→ **TASK TO COMPLETE**: Which lines run from the line with "camera: 100 degrees left, 20 degrees down" through the line with "camera: 100 degrees right, 15 degrees down" in the entries below? Print them exactly, both ends included, and nothing more.

→ **GIVEN DATA**:
Segment Open

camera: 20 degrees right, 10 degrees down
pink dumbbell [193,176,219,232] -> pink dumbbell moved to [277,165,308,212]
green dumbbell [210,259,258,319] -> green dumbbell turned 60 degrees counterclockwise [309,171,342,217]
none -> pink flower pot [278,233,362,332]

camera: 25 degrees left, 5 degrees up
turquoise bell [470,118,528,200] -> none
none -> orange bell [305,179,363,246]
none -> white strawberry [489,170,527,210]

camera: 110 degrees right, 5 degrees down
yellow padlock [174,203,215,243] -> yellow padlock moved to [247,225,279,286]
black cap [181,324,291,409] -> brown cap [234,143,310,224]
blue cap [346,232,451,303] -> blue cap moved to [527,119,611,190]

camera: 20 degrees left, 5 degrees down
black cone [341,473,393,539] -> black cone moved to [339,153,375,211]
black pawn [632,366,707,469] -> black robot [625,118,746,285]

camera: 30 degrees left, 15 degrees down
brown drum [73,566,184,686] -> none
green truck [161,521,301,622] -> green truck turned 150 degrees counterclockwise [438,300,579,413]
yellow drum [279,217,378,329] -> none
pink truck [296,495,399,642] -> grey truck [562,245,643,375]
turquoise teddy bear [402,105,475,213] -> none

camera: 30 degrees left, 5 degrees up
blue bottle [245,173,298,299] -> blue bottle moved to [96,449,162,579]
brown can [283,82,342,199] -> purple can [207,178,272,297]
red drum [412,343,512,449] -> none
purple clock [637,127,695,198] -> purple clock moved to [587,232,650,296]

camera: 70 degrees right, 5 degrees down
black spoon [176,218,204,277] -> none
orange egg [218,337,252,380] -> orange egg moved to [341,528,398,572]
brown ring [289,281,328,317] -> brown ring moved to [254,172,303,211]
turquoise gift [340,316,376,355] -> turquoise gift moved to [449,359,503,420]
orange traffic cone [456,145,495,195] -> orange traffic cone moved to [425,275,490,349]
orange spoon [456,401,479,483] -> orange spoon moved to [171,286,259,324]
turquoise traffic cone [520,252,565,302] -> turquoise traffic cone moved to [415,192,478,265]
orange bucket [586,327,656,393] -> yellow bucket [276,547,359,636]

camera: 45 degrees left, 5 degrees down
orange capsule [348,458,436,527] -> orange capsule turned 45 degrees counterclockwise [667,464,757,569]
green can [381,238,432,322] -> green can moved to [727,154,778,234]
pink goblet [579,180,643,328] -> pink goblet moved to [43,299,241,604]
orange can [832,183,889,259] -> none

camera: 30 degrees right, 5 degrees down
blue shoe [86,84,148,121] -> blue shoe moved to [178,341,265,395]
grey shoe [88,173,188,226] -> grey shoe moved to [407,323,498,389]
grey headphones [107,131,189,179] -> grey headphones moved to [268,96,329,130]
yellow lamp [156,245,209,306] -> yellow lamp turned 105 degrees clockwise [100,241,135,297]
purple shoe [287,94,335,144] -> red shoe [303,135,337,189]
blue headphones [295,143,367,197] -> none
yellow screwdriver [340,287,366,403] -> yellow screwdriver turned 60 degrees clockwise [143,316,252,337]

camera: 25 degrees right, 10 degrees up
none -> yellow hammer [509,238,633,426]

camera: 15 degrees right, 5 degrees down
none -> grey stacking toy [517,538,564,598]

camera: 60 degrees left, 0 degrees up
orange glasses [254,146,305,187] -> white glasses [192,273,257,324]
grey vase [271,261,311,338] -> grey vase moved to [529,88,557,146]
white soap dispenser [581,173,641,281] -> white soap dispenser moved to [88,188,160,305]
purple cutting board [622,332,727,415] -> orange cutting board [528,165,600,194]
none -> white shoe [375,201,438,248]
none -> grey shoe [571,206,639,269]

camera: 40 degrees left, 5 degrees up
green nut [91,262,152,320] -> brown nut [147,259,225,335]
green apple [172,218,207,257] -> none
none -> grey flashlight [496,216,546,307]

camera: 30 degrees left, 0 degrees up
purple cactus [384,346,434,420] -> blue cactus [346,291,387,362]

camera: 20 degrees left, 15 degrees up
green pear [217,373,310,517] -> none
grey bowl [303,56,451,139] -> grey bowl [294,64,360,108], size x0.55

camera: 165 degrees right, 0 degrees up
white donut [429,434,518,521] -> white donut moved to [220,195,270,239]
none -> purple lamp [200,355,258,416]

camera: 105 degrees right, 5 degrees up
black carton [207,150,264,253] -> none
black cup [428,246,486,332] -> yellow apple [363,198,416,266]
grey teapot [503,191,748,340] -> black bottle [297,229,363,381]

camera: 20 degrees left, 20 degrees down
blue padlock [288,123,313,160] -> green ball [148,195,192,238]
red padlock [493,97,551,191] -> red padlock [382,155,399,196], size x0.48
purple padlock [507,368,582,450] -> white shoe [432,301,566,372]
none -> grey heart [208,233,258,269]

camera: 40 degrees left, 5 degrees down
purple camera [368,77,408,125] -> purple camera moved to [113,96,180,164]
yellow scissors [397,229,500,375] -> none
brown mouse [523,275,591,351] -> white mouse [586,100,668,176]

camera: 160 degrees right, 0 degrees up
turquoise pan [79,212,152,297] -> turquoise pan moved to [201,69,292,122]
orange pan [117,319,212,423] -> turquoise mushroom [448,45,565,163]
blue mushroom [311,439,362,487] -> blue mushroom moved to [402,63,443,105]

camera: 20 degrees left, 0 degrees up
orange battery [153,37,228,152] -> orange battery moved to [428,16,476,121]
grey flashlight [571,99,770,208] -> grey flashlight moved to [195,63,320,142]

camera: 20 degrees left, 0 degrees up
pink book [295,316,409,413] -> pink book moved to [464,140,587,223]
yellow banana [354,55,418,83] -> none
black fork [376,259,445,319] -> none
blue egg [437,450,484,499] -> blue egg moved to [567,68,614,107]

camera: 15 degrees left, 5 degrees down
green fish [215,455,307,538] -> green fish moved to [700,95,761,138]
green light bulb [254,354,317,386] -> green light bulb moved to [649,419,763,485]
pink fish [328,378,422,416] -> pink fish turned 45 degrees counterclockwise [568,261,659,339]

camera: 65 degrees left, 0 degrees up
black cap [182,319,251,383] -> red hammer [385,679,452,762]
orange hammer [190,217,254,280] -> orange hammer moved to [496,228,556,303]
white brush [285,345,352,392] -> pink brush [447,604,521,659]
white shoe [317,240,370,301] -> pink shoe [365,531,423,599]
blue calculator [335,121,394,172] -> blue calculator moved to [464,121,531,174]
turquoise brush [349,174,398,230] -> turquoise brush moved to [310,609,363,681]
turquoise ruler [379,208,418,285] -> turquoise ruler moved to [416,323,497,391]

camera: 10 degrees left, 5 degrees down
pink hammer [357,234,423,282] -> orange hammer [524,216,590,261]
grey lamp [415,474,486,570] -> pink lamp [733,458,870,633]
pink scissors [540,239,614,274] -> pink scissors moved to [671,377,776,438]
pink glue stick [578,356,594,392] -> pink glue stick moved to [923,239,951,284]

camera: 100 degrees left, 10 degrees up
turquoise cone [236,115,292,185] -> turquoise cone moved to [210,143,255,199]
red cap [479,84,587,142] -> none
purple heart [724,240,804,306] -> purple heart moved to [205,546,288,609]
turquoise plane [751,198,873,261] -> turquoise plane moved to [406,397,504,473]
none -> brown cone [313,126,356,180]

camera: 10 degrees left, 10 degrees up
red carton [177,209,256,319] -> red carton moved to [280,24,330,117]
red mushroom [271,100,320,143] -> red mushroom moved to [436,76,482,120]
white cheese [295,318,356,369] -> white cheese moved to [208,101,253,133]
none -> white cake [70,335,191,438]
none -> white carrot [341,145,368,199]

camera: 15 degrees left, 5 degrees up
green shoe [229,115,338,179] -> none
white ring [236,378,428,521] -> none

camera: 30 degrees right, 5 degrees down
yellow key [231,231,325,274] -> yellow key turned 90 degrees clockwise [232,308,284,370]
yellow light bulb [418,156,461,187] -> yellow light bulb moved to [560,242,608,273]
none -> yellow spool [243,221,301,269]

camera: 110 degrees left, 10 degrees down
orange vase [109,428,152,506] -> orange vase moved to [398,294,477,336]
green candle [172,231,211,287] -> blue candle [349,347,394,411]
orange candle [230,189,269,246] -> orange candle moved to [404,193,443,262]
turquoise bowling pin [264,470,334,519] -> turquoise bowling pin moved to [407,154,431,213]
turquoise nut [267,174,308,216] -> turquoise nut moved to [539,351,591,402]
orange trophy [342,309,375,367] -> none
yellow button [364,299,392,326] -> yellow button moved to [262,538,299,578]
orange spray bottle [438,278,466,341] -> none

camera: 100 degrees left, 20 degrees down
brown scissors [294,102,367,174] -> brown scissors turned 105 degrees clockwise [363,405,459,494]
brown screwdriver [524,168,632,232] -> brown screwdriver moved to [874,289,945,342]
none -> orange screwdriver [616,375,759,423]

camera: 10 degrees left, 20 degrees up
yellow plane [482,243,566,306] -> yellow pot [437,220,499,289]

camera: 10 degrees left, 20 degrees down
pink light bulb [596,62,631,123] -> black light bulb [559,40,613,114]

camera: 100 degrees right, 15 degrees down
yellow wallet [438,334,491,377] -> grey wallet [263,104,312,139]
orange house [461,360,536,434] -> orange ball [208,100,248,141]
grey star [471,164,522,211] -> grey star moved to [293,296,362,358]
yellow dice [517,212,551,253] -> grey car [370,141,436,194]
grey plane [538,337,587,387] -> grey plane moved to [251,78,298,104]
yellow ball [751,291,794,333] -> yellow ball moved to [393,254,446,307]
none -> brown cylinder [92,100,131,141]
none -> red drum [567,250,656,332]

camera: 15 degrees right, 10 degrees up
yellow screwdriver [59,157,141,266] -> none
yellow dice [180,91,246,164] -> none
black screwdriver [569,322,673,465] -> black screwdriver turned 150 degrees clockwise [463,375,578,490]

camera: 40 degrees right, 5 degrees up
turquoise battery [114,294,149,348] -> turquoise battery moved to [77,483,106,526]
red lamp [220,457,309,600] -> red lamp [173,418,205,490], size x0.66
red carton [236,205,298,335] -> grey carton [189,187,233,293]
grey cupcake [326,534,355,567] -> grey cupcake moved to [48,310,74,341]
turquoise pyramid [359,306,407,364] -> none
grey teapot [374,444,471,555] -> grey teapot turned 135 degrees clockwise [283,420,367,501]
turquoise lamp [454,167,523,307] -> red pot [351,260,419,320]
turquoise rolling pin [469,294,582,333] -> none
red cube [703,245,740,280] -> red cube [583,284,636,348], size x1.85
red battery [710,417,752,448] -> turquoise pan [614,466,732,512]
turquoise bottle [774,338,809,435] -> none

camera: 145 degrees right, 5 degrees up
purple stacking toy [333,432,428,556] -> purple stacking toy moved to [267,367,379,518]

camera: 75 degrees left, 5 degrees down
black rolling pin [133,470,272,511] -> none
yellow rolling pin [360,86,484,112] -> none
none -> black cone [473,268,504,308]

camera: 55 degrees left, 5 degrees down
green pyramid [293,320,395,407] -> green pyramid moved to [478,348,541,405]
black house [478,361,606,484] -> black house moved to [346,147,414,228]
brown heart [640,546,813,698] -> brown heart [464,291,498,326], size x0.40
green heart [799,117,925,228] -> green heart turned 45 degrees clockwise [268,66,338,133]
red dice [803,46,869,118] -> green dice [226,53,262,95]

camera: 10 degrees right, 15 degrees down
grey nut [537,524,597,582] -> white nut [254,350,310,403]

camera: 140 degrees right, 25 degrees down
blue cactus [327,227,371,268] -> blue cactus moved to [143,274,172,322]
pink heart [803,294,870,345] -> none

Segment Closed

→ **RESULT**:
camera: 100 degrees left, 20 degrees down
brown scissors [294,102,367,174] -> brown scissors turned 105 degrees clockwise [363,405,459,494]
brown screwdriver [524,168,632,232] -> brown screwdriver moved to [874,289,945,342]
none -> orange screwdriver [616,375,759,423]

camera: 10 degrees left, 20 degrees up
yellow plane [482,243,566,306] -> yellow pot [437,220,499,289]

camera: 10 degrees left, 20 degrees down
pink light bulb [596,62,631,123] -> black light bulb [559,40,613,114]

camera: 100 degrees right, 15 degrees down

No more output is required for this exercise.